TO DO |
Nothing below is to be printed except the lines between the line holding "KEYS2 pin K1: D10 -> D7" and the line holding "KEYS2 pin K3: D8 -> D4", inclusive, each exactly as it appears.

MATERIAL FOR THE TASK |
-- Opening Marker --
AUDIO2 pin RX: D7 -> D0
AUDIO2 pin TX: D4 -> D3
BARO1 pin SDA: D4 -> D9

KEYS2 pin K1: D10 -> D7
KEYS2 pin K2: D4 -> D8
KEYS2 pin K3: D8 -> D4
-- Closing Marker --
-- Opening Marker --
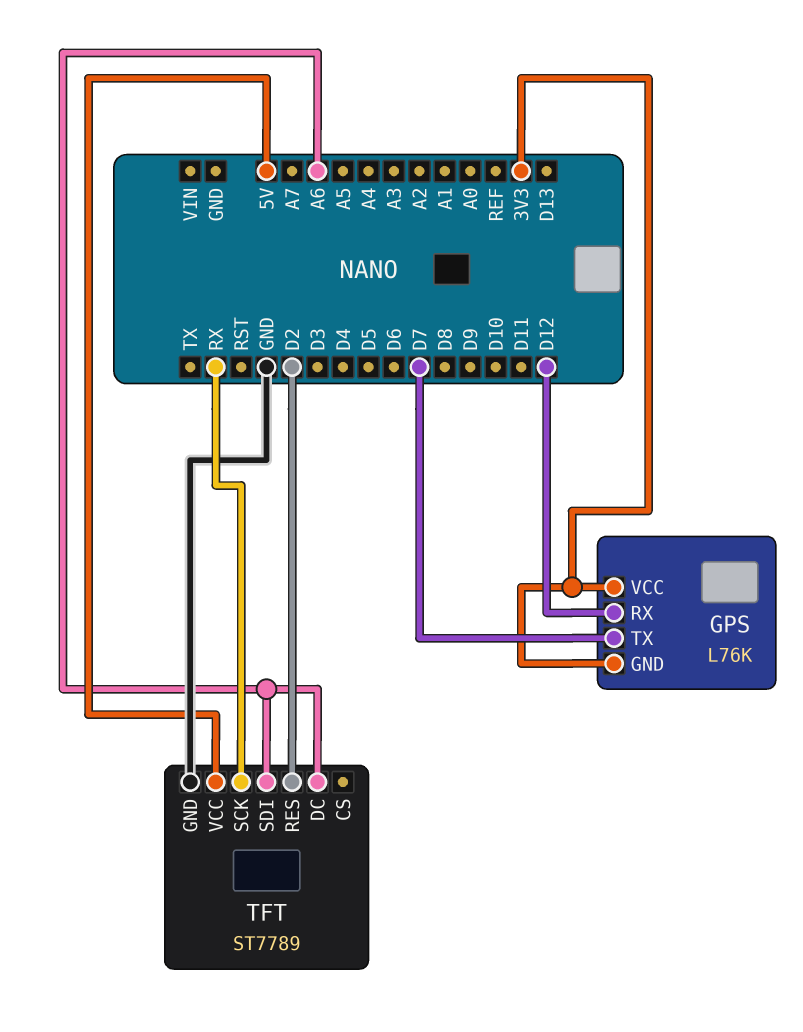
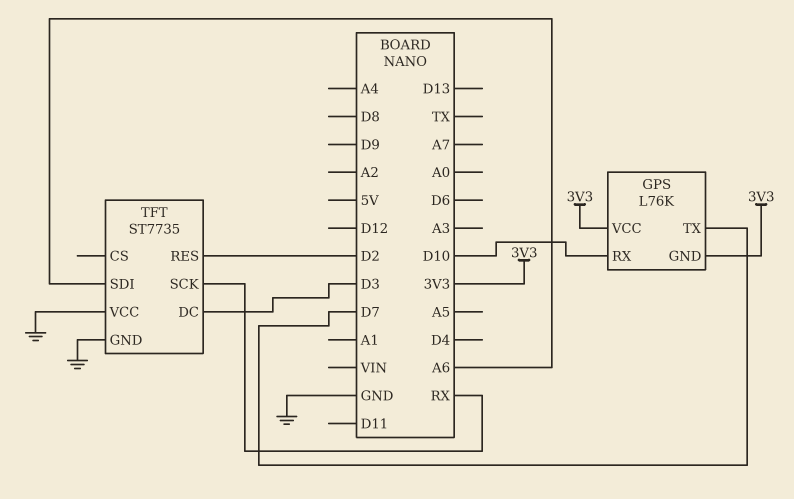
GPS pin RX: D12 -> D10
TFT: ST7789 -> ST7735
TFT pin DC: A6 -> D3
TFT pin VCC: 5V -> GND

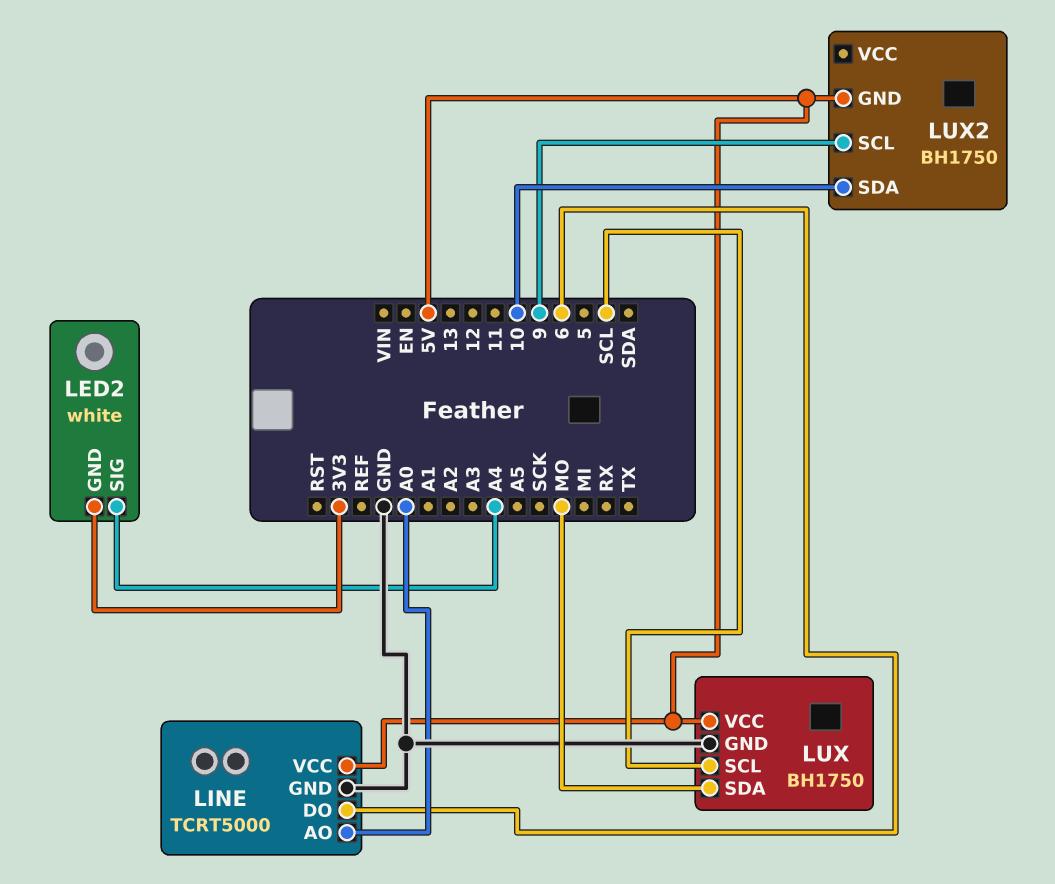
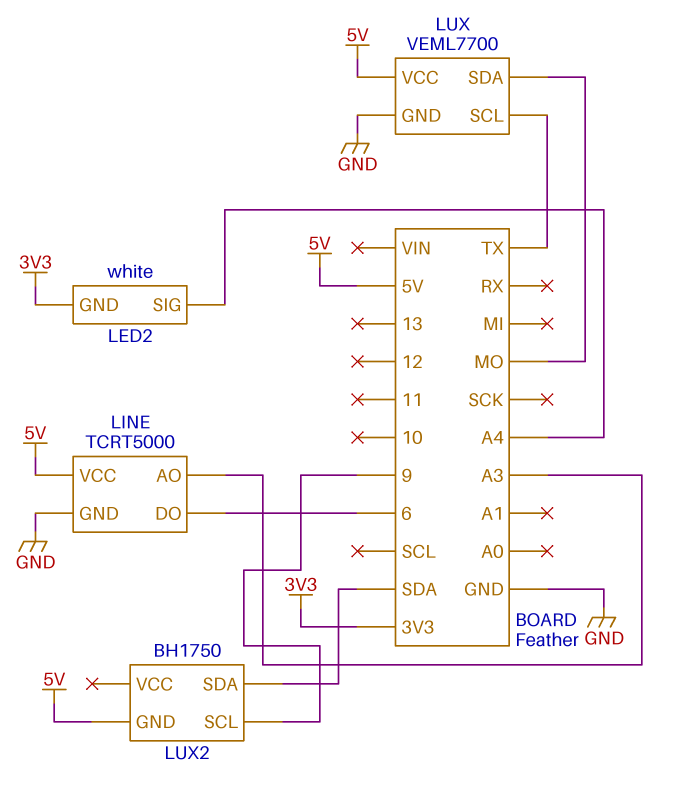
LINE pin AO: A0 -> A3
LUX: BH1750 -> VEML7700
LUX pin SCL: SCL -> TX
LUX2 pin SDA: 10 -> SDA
-- Closing Marker --
-- Opening Marker --
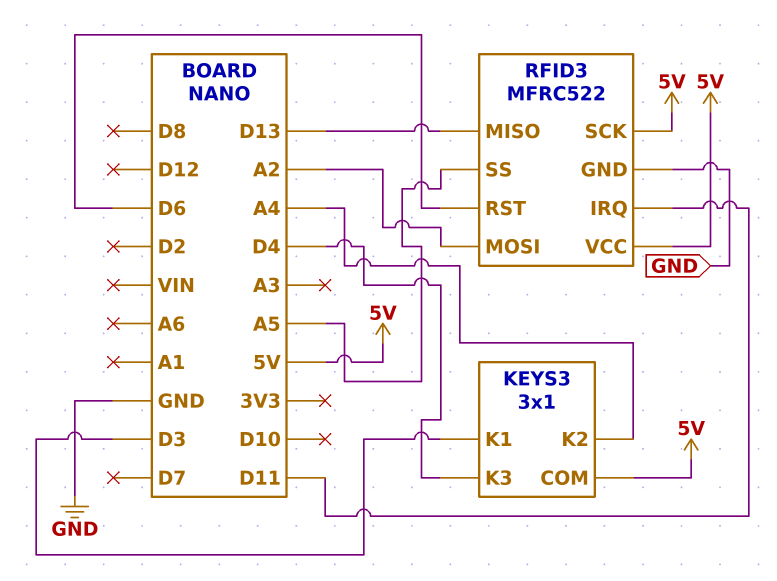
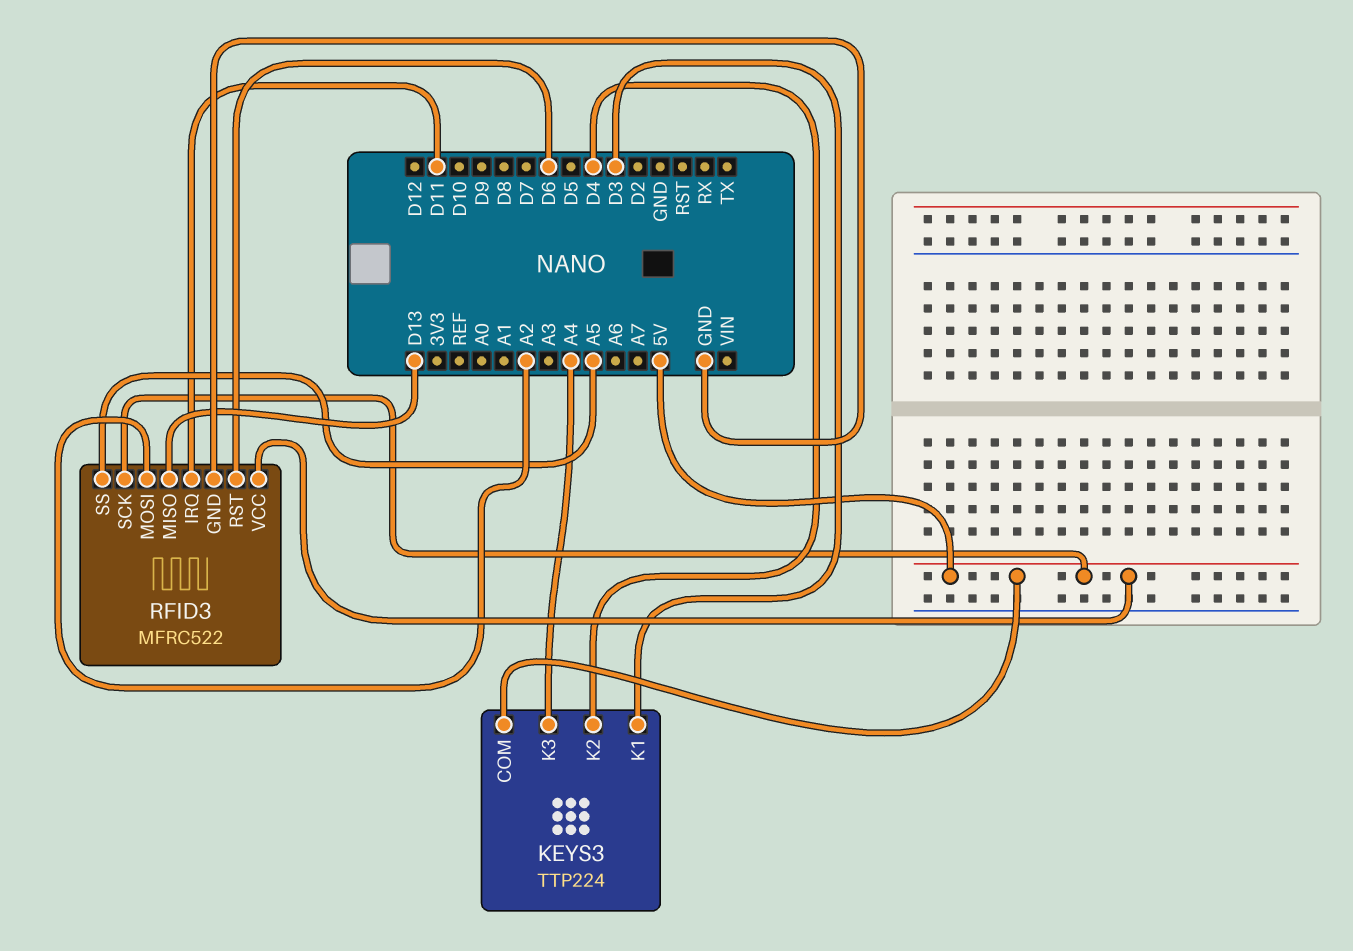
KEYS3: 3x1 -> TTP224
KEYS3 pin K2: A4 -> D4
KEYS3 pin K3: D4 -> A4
-- Closing Marker --
RESPONSE BELOW |
KEYS2 pin K1: D10 -> D7
KEYS2 pin K2: D4 -> D8
KEYS2 pin K3: D8 -> D4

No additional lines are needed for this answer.